▶ _BRIEF_: What lines in the data hold the string "młotek"? Show them.

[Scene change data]
↓↓↓
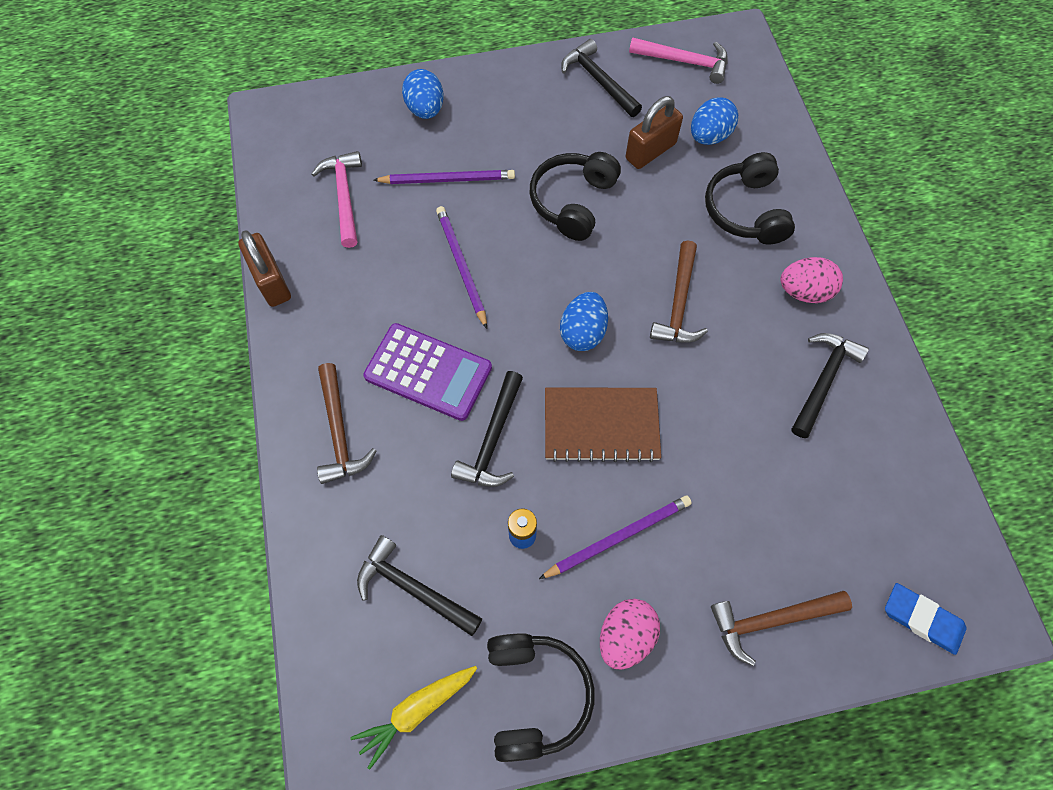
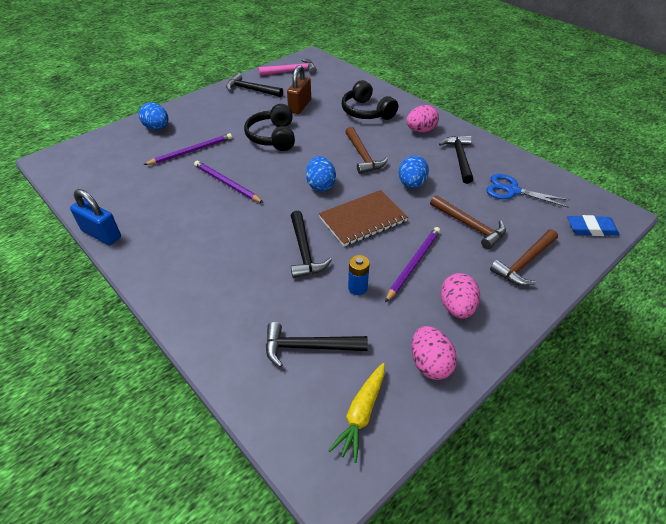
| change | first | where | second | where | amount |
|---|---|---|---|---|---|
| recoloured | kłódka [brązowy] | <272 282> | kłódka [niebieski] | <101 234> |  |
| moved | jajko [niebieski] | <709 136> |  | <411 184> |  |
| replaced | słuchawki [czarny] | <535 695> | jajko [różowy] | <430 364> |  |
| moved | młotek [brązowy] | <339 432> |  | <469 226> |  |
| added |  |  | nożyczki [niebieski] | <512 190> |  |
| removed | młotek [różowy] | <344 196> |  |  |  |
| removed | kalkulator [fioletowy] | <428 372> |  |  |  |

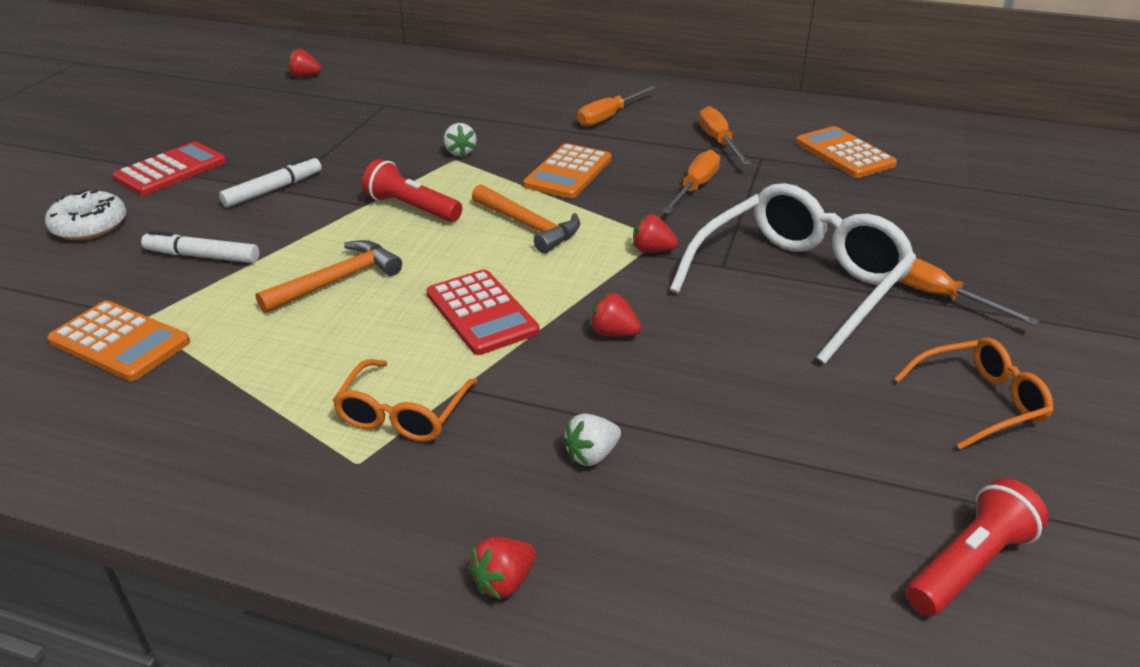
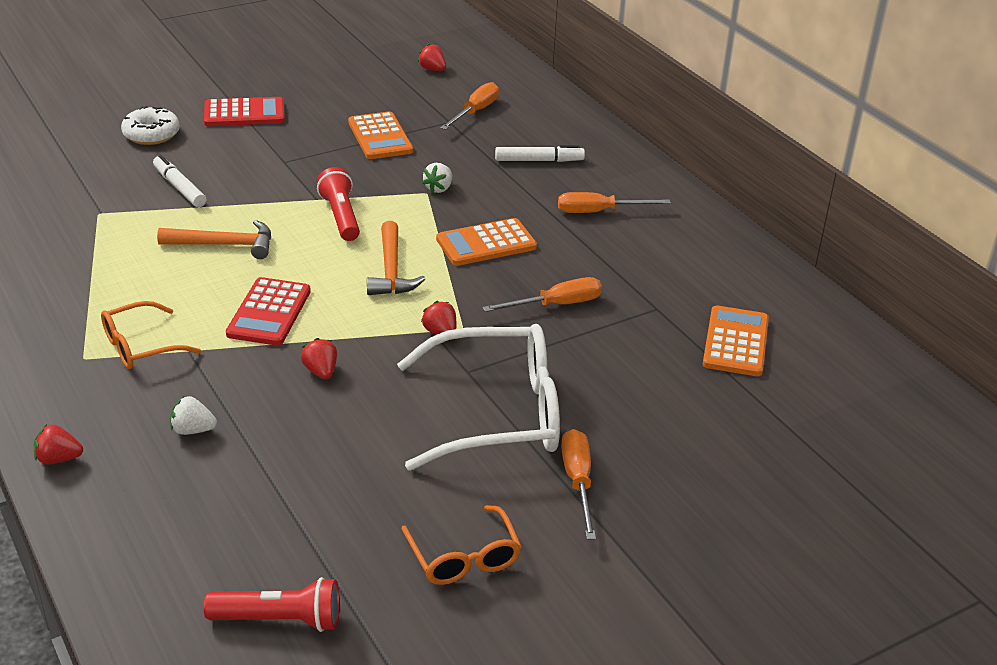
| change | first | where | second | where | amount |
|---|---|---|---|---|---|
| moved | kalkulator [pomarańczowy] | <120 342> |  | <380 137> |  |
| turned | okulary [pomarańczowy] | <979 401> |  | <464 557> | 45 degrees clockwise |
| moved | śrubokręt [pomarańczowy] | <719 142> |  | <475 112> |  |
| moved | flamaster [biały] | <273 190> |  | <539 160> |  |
↑↑↑
▶ _ANSWER SECTION_:
| moved | młotek [brązowy] | <339 432> |  | <469 226> |  |
| removed | młotek [różowy] | <344 196> |  |  |  |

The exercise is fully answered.